MATERIAL SUPPLIED START

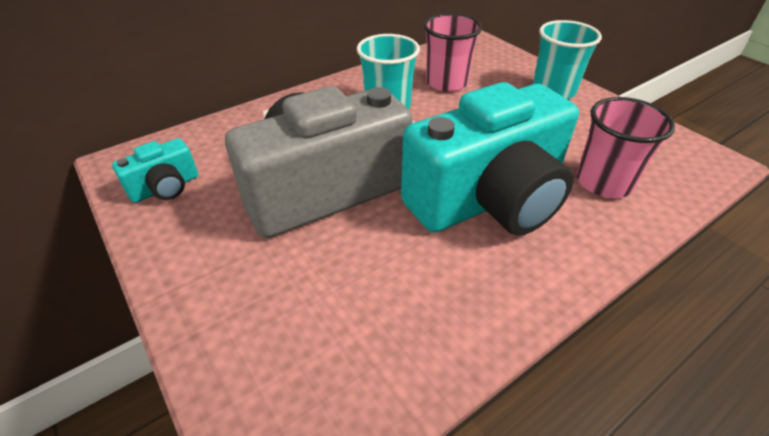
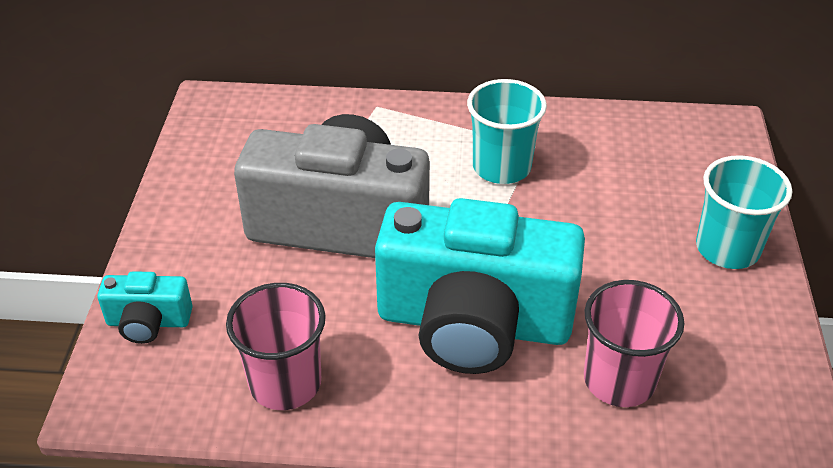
camera: 40 degrees right, 0 degrees up
turquoise camera [112,138,198,203] -> turquoise camera moved to [97,271,193,344]
pink cup [423,13,482,92] -> pink cup moved to [226,283,326,410]

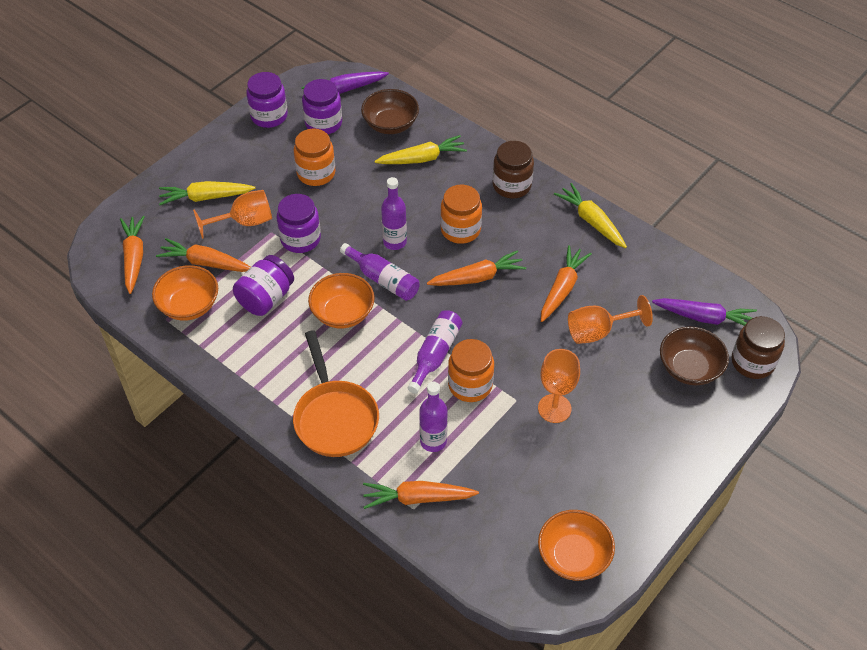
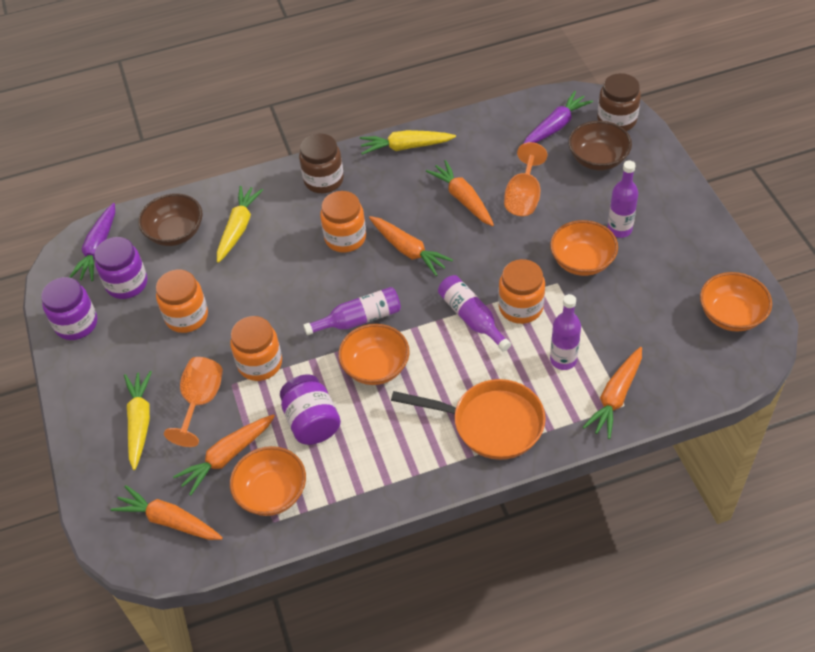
camera: 55 degrees left, 0 degrees up
yellow carrot [159,181,255,205] -> yellow carrot turned 150 degrees clockwise [124,371,152,470]
purple jar [277,194,321,253] -> orange jar [230,316,282,381]
purple bottle [381,177,407,250] -> purple bottle moved to [607,161,638,238]
orange carrot [427,250,526,286] -> orange carrot turned 120 degrees clockwise [369,216,453,276]
orange goblet [538,349,580,423] -> orange bowl [550,220,618,276]

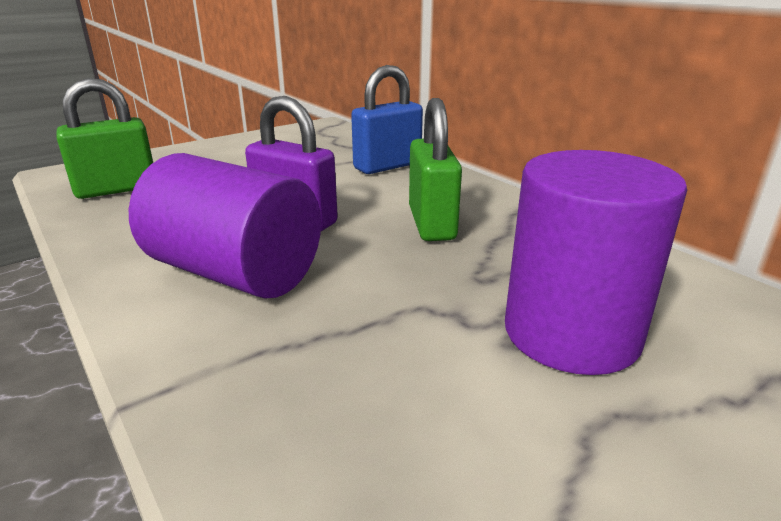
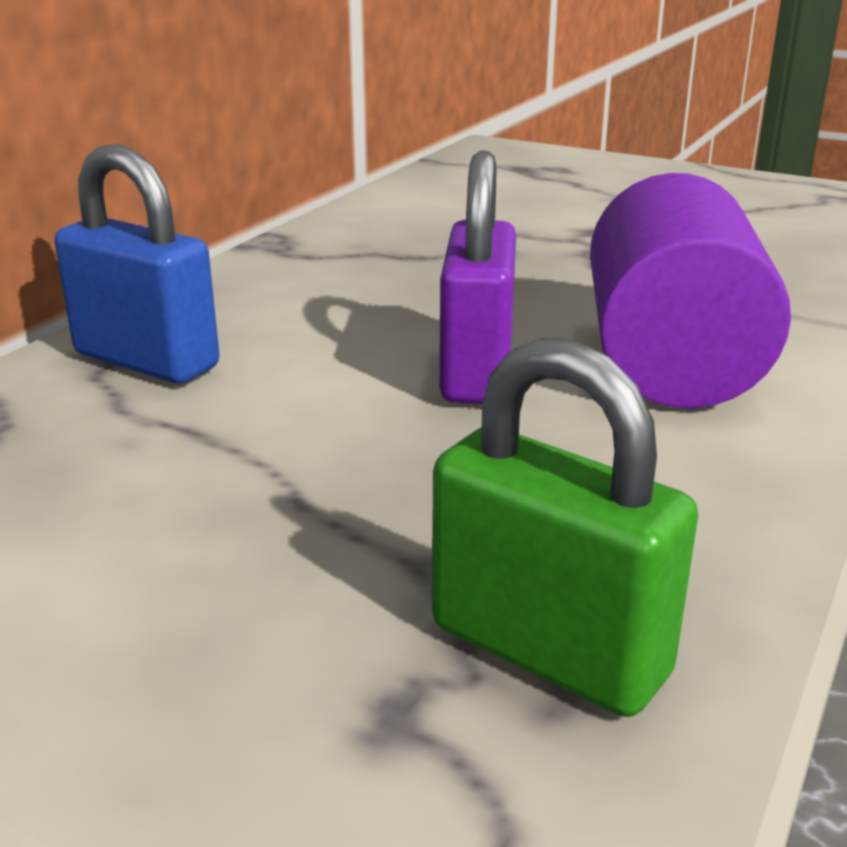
camera: 115 degrees left, 0 degrees up
green padlock [409,98,462,241] -> none
purple cylinder [505,150,687,375] -> none

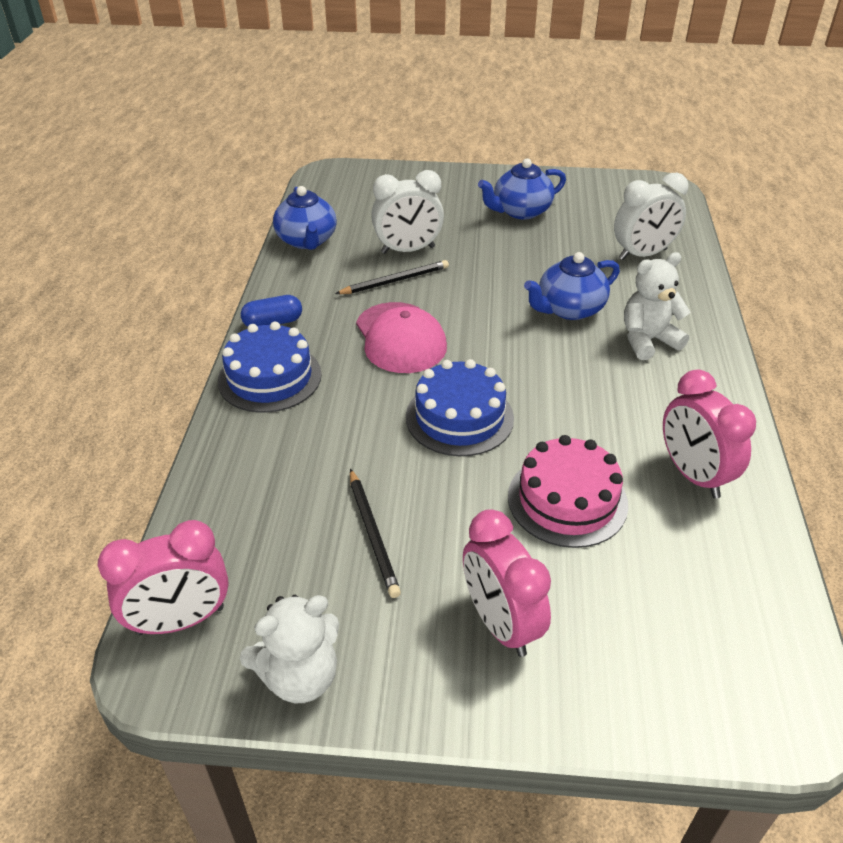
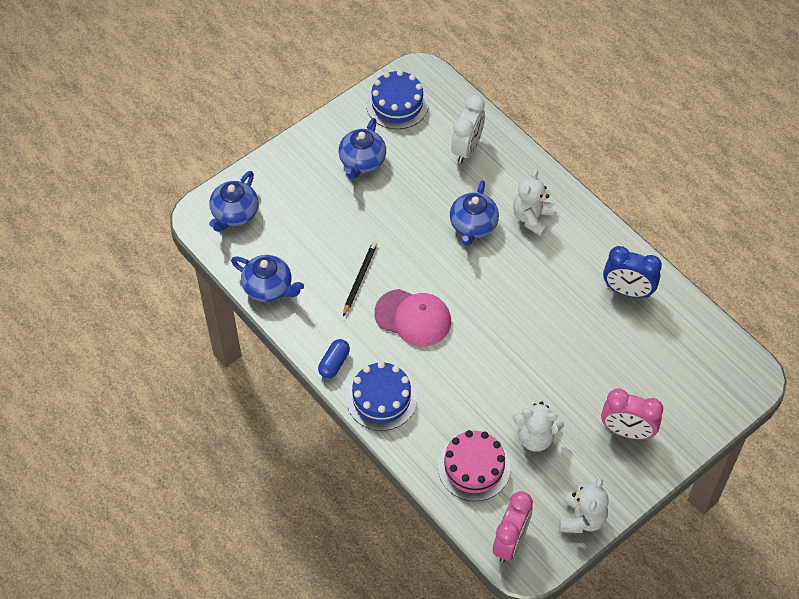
camera: 45 degrees left, 15 degrees up
black pencil [350,469,401,598] -> white teddy bear [513,401,564,452]
white clock [371,170,444,254] -> none
blue cake [406,359,514,456] -> blue cake moved to [366,70,429,129]
pink cake [508,435,628,548] -> pink cake moved to [438,430,511,501]
pink clock [663,370,756,498] -> blue clock [603,246,662,298]
none -> blue teapot [209,171,259,232]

MATERIAL SUPPLIED END

_WHAT THE TASK REQUIRES_
When you reach the line containing "orange carrot [427,250,526,286]" in the entries above, please retype it and each line after it through the last one, exactly, without the pictures.

_WRITTEN ANSWER_
orange carrot [427,250,526,286] -> orange carrot turned 120 degrees clockwise [369,216,453,276]
orange goblet [538,349,580,423] -> orange bowl [550,220,618,276]

camera: 115 degrees left, 0 degrees up
green padlock [409,98,462,241] -> none
purple cylinder [505,150,687,375] -> none

camera: 45 degrees left, 15 degrees up
black pencil [350,469,401,598] -> white teddy bear [513,401,564,452]
white clock [371,170,444,254] -> none
blue cake [406,359,514,456] -> blue cake moved to [366,70,429,129]
pink cake [508,435,628,548] -> pink cake moved to [438,430,511,501]
pink clock [663,370,756,498] -> blue clock [603,246,662,298]
none -> blue teapot [209,171,259,232]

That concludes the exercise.